* **Task goal**
The answer must be an exact reprint of the lines from the one with "heart (no. 1" through the final line of the data, with no pictures included.

* **Material to process**
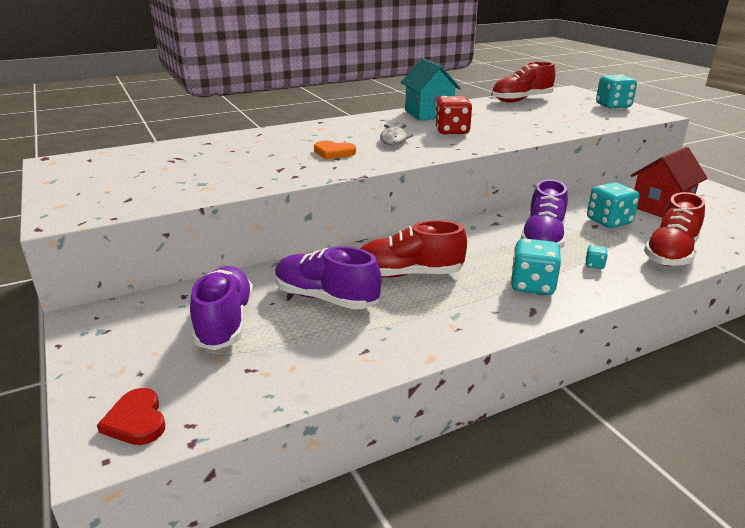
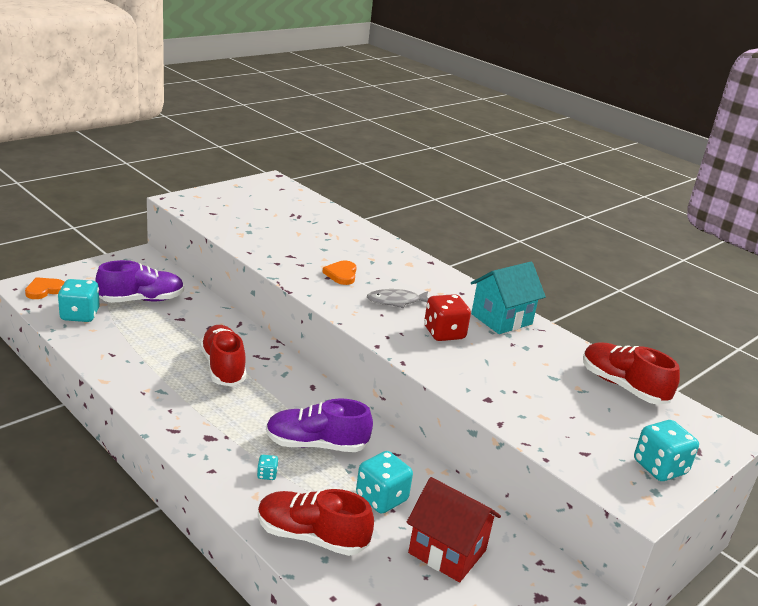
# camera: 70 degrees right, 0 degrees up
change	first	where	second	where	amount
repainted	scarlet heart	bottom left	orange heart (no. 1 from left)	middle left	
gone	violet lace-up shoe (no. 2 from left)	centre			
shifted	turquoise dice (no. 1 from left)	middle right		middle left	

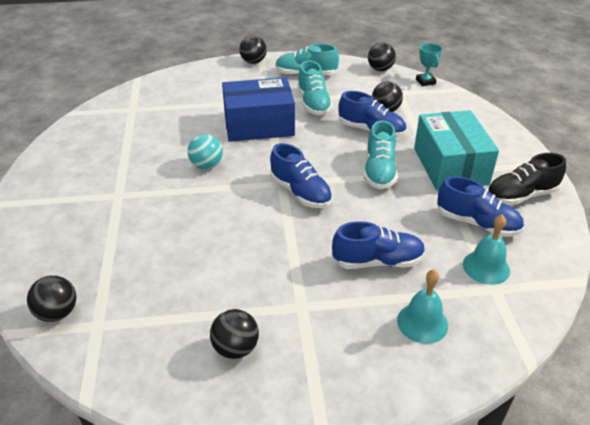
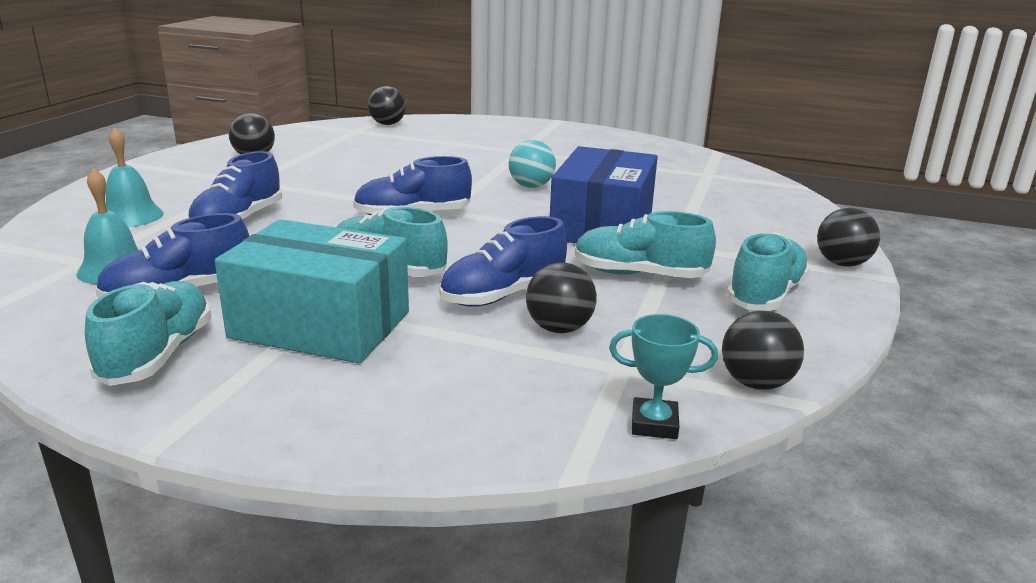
# camera: 115 degrees right, 15 degrees down
change	first	where	second	where	amount
repainted	ebony lace-up shoe	middle right	turquoise lace-up shoe (no. 1 from left)	middle left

* **Your solution**
repainted	scarlet heart	bottom left	orange heart (no. 1 from left)	middle left	
gone	violet lace-up shoe (no. 2 from left)	centre			
shifted	turquoise dice (no. 1 from left)	middle right		middle left	

# camera: 115 degrees right, 15 degrees down
change	first	where	second	where	amount
repainted	ebony lace-up shoe	middle right	turquoise lace-up shoe (no. 1 from left)	middle left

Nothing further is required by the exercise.